Task objective =>
Your task is to copy the lines of the data below from the line holding "JP4 pin 1: AGND -> SDA" through the line holding "D2: none -> LED blue (A 3V3, K n4)", inclusive, exactly and with nothing added.

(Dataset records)

§

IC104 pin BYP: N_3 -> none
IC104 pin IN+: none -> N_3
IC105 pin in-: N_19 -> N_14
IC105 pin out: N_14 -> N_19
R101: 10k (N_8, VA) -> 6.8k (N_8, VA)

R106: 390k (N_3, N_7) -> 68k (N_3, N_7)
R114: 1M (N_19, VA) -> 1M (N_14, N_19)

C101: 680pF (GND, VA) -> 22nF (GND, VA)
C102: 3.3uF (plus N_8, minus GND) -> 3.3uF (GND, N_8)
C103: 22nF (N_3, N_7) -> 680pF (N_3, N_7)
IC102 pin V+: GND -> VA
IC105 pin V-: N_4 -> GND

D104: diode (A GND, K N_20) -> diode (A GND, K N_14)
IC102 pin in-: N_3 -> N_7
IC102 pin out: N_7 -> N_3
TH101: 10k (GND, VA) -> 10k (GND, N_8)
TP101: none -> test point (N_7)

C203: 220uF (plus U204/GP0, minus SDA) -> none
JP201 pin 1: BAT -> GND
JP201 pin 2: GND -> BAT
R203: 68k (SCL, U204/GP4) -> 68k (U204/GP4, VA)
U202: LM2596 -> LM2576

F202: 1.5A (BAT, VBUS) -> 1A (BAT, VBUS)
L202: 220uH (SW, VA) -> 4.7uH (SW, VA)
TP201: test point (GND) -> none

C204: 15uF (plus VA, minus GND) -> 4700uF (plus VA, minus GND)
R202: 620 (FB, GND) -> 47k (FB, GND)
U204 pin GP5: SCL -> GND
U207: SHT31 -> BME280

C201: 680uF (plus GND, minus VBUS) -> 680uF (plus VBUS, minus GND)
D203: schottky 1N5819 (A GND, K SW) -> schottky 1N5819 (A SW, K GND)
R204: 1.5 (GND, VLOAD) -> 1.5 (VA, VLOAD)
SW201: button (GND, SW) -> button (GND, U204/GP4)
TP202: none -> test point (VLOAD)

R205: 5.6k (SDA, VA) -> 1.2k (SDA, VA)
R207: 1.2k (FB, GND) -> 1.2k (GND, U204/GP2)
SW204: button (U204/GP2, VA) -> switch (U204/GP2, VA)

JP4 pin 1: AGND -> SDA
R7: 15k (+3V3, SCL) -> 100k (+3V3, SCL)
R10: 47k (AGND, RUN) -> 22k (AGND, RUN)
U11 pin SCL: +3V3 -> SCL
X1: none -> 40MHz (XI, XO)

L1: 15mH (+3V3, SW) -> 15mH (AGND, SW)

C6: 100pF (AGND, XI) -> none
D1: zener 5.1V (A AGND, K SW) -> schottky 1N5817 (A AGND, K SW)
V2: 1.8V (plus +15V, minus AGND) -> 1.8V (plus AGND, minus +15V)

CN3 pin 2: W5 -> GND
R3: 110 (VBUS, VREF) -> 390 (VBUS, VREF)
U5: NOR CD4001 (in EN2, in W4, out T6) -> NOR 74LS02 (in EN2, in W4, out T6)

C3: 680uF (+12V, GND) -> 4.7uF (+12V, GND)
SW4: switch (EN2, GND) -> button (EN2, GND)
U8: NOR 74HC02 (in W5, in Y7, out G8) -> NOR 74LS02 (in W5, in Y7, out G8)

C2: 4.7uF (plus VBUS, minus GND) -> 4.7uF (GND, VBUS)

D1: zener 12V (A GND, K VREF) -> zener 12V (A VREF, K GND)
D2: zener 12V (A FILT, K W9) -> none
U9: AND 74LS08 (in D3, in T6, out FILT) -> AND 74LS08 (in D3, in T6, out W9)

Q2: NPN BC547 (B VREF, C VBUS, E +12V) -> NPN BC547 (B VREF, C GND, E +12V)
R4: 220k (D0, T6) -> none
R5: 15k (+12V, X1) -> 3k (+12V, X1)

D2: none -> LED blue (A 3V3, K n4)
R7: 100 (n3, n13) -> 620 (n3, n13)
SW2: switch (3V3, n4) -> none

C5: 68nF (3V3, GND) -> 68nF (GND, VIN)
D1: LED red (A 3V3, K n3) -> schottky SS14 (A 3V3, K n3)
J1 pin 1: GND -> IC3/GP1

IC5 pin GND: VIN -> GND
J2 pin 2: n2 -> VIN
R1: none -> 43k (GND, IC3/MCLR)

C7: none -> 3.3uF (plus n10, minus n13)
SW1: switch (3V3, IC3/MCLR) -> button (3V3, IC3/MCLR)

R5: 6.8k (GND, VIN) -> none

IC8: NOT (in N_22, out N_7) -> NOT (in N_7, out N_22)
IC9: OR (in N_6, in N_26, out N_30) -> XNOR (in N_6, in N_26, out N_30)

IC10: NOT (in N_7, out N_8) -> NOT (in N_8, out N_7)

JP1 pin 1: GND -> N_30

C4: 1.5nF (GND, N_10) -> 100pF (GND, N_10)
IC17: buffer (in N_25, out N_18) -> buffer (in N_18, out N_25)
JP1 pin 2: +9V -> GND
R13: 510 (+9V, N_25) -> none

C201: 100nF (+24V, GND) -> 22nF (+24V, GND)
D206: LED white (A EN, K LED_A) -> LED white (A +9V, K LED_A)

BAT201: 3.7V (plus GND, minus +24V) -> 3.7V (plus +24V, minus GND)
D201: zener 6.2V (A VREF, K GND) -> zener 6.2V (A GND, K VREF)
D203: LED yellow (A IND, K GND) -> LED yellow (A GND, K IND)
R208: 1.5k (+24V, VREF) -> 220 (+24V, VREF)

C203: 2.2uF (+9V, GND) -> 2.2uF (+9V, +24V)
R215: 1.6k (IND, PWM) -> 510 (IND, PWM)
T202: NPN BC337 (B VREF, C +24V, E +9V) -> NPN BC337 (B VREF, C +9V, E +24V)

§

Completed exercise =>
JP4 pin 1: AGND -> SDA
R7: 15k (+3V3, SCL) -> 100k (+3V3, SCL)
R10: 47k (AGND, RUN) -> 22k (AGND, RUN)
U11 pin SCL: +3V3 -> SCL
X1: none -> 40MHz (XI, XO)

L1: 15mH (+3V3, SW) -> 15mH (AGND, SW)

C6: 100pF (AGND, XI) -> none
D1: zener 5.1V (A AGND, K SW) -> schottky 1N5817 (A AGND, K SW)
V2: 1.8V (plus +15V, minus AGND) -> 1.8V (plus AGND, minus +15V)

CN3 pin 2: W5 -> GND
R3: 110 (VBUS, VREF) -> 390 (VBUS, VREF)
U5: NOR CD4001 (in EN2, in W4, out T6) -> NOR 74LS02 (in EN2, in W4, out T6)

C3: 680uF (+12V, GND) -> 4.7uF (+12V, GND)
SW4: switch (EN2, GND) -> button (EN2, GND)
U8: NOR 74HC02 (in W5, in Y7, out G8) -> NOR 74LS02 (in W5, in Y7, out G8)

C2: 4.7uF (plus VBUS, minus GND) -> 4.7uF (GND, VBUS)

D1: zener 12V (A GND, K VREF) -> zener 12V (A VREF, K GND)
D2: zener 12V (A FILT, K W9) -> none
U9: AND 74LS08 (in D3, in T6, out FILT) -> AND 74LS08 (in D3, in T6, out W9)

Q2: NPN BC547 (B VREF, C VBUS, E +12V) -> NPN BC547 (B VREF, C GND, E +12V)
R4: 220k (D0, T6) -> none
R5: 15k (+12V, X1) -> 3k (+12V, X1)

D2: none -> LED blue (A 3V3, K n4)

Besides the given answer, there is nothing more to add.